-- Work item --
Please state how many lines of the records hold the string "ebony", giving nothing but the number.

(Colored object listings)
--- START ---
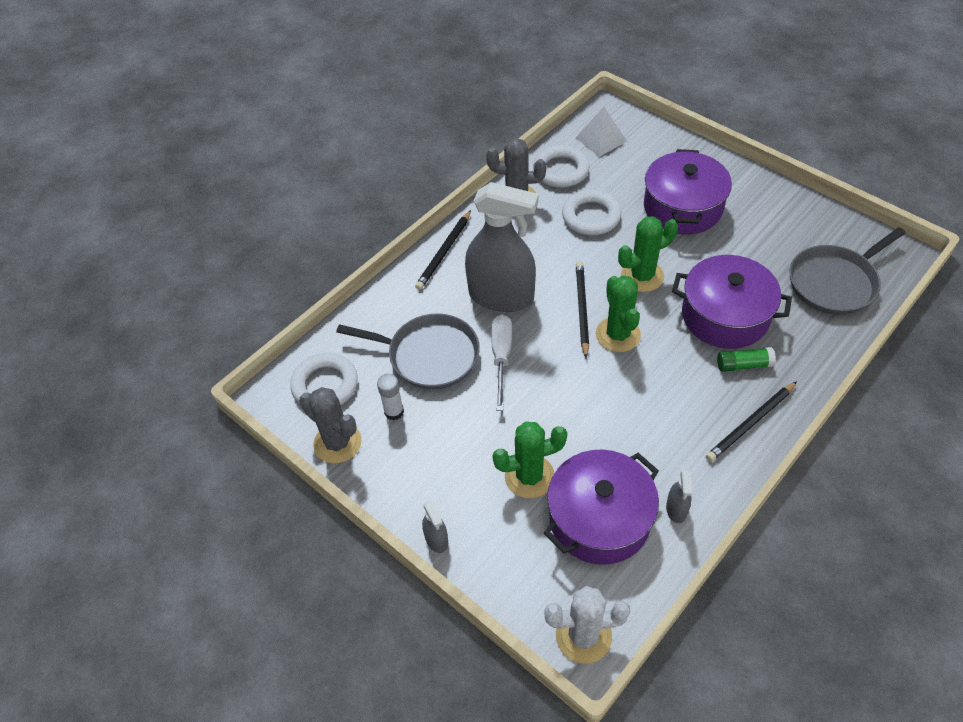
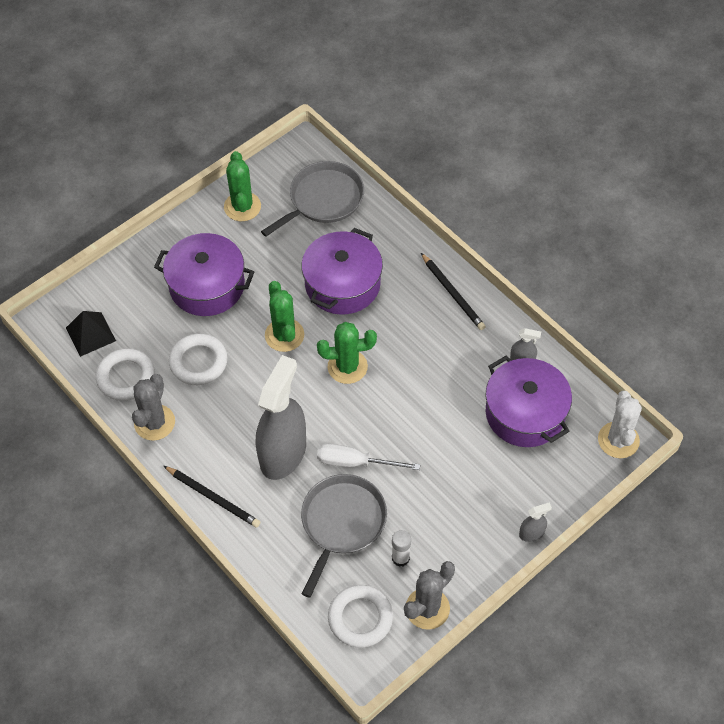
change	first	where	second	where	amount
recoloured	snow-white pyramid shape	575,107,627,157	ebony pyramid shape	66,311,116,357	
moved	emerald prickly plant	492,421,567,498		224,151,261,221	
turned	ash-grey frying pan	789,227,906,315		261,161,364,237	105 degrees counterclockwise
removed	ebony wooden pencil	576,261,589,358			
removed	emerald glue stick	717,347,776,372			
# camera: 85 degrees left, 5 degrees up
--- END ---
-- Solution for this task --
2